Exercise description | Extract the text of every entry below exactly; leave images out.

(Scene difference descriptions)
-------------------------

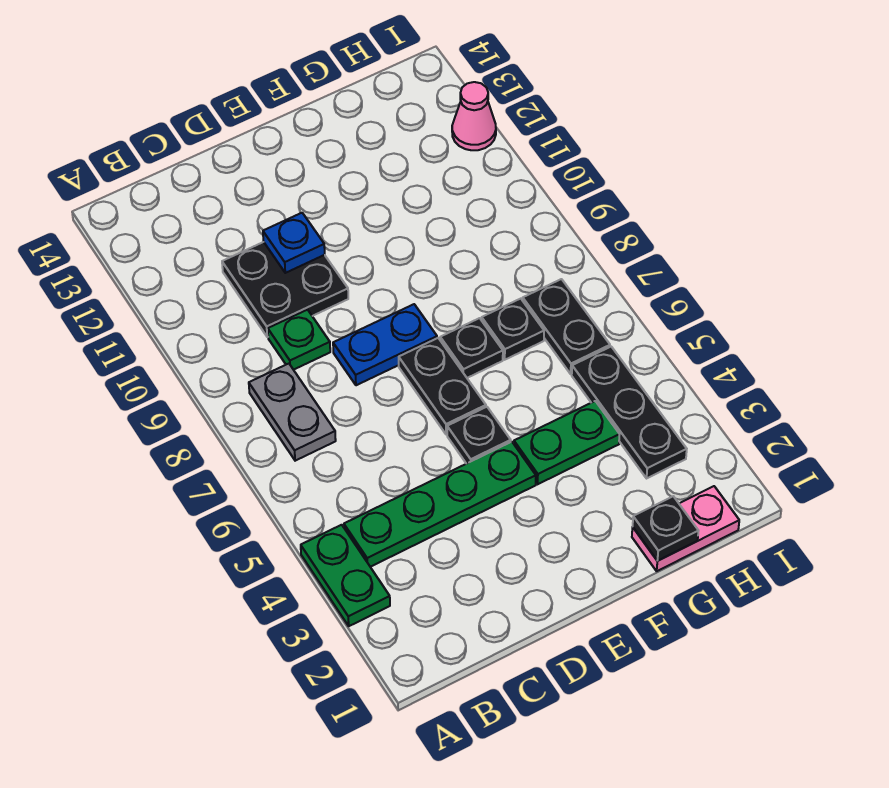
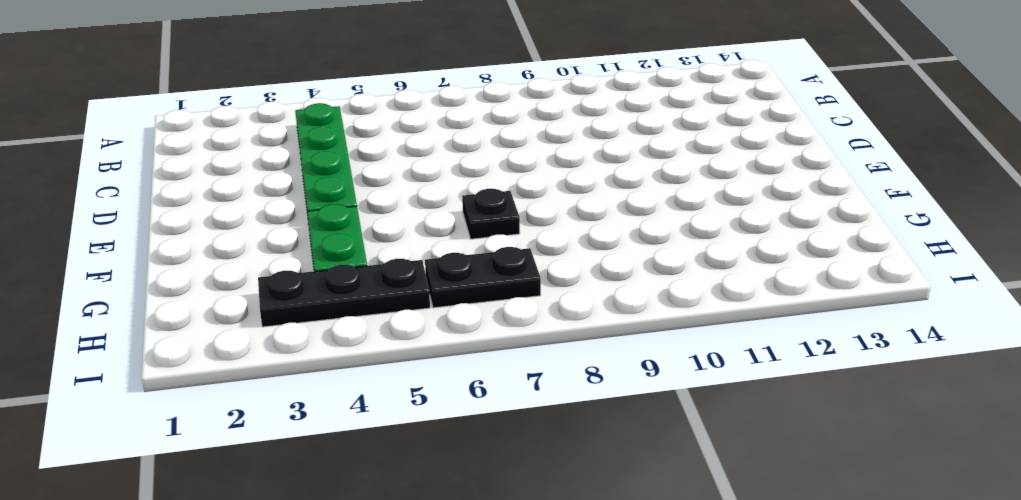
none -> green 1x2 plate [301,525,390,626]
none -> grey 1x2 plate [249,364,336,461]
none -> green 1x1 plate [268,310,330,370]

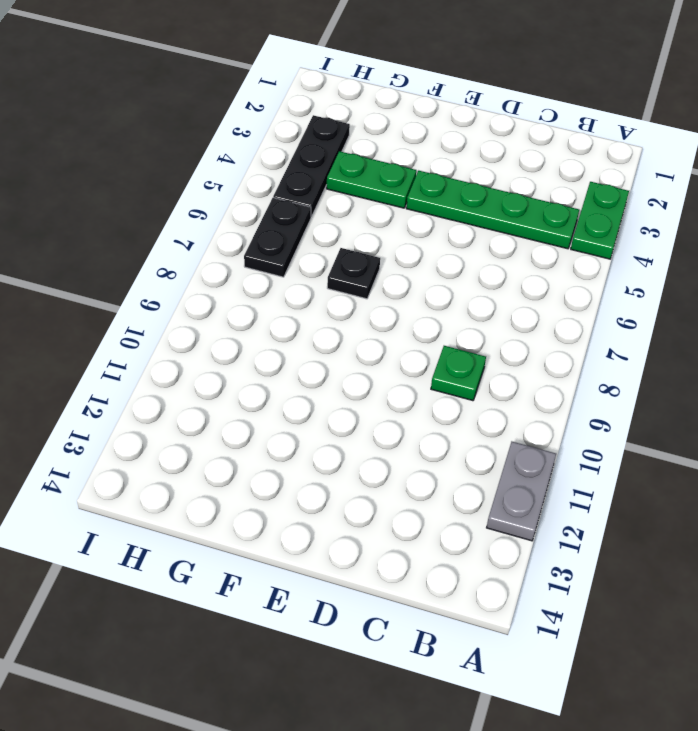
grey 1x2 plate [487,442,556,541] -> grey 1x2 plate moved to [249,364,336,461]
none -> black 2x2 plate [222,242,348,337]
none -> blue 1x2 plate [333,304,437,385]
none -> black 1x1 plate [447,407,511,464]

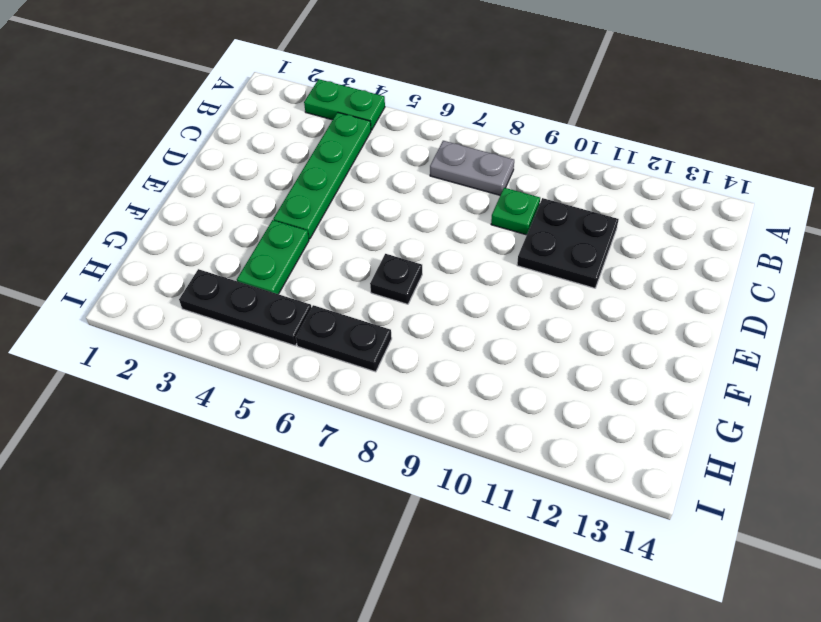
none -> blue 1x2 plate [333,304,437,385]
none -> black 1x1 plate [447,407,511,464]
none -> black 1x2 plate [399,338,486,434]

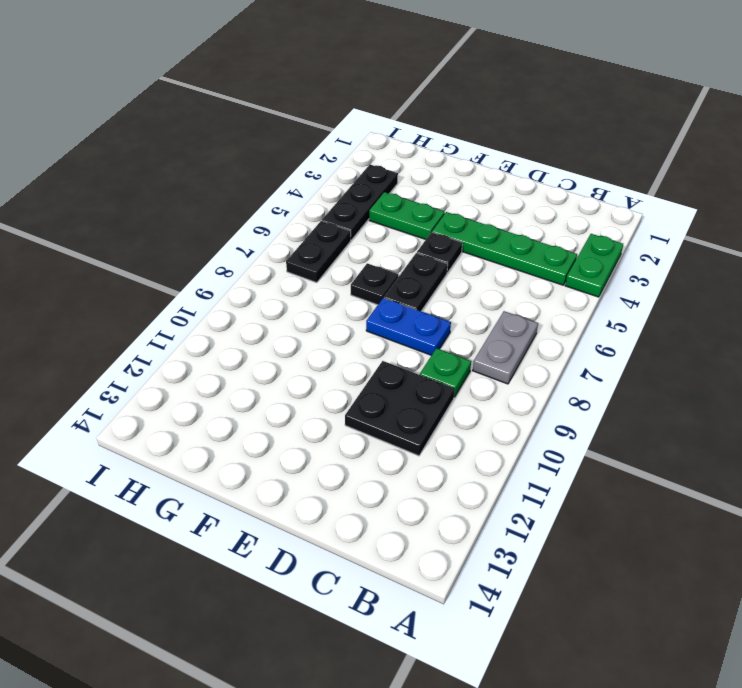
none -> pink 1x2 plate [632,486,739,571]
none -> black 1x1 plate [482,299,544,360]
none -> pink 1x1 cone [452,82,496,150]

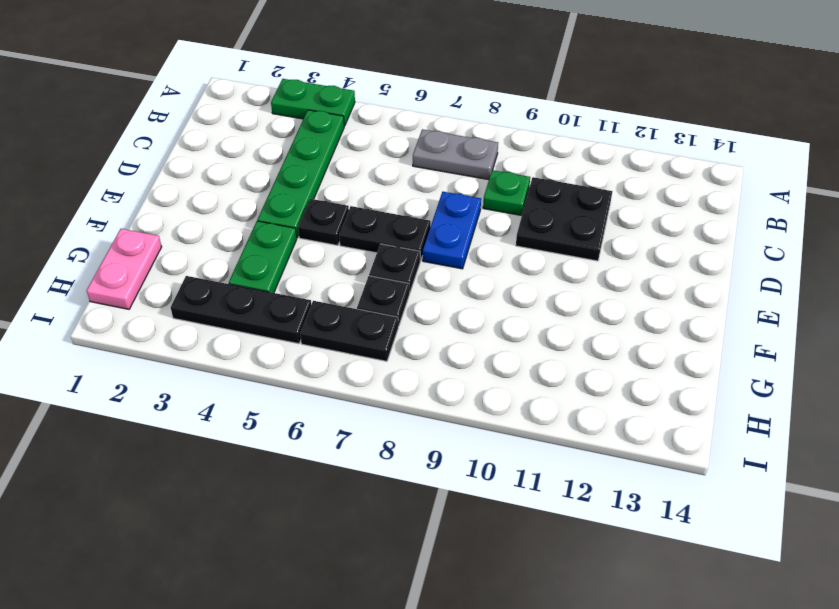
none -> pink 1x1 cone [452,82,496,150]
none -> blue 1x1 plate [263,213,325,273]
none -> black 1x1 plate [633,496,698,561]

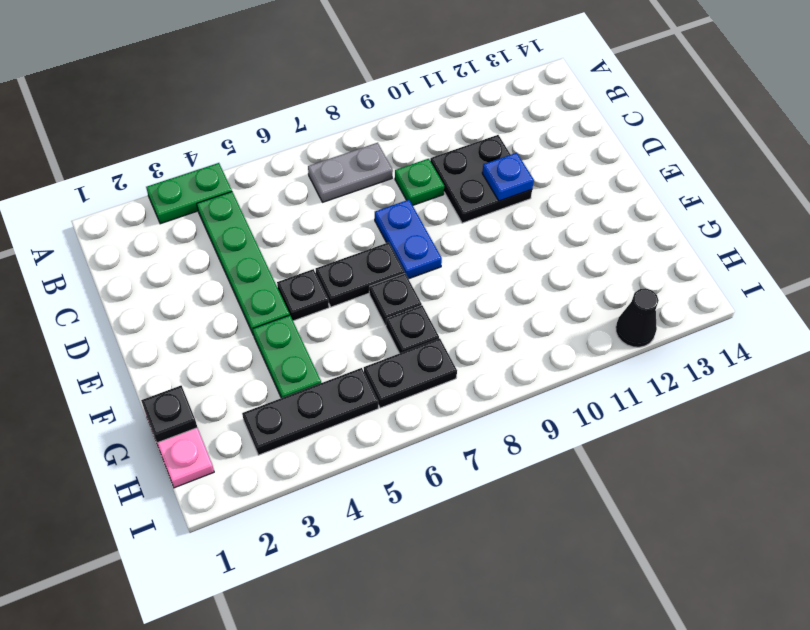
black 1x1 cone [616,288,659,347] -> pink 1x1 cone [452,82,496,150]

-------------------------

Finished task |
none -> green 1x2 plate [301,525,390,626]
none -> grey 1x2 plate [249,364,336,461]
none -> green 1x1 plate [268,310,330,370]

grey 1x2 plate [487,442,556,541] -> grey 1x2 plate moved to [249,364,336,461]
none -> black 2x2 plate [222,242,348,337]
none -> blue 1x2 plate [333,304,437,385]
none -> black 1x1 plate [447,407,511,464]

none -> blue 1x2 plate [333,304,437,385]
none -> black 1x1 plate [447,407,511,464]
none -> black 1x2 plate [399,338,486,434]

none -> pink 1x2 plate [632,486,739,571]
none -> black 1x1 plate [482,299,544,360]
none -> pink 1x1 cone [452,82,496,150]

none -> pink 1x1 cone [452,82,496,150]
none -> blue 1x1 plate [263,213,325,273]
none -> black 1x1 plate [633,496,698,561]

black 1x1 cone [616,288,659,347] -> pink 1x1 cone [452,82,496,150]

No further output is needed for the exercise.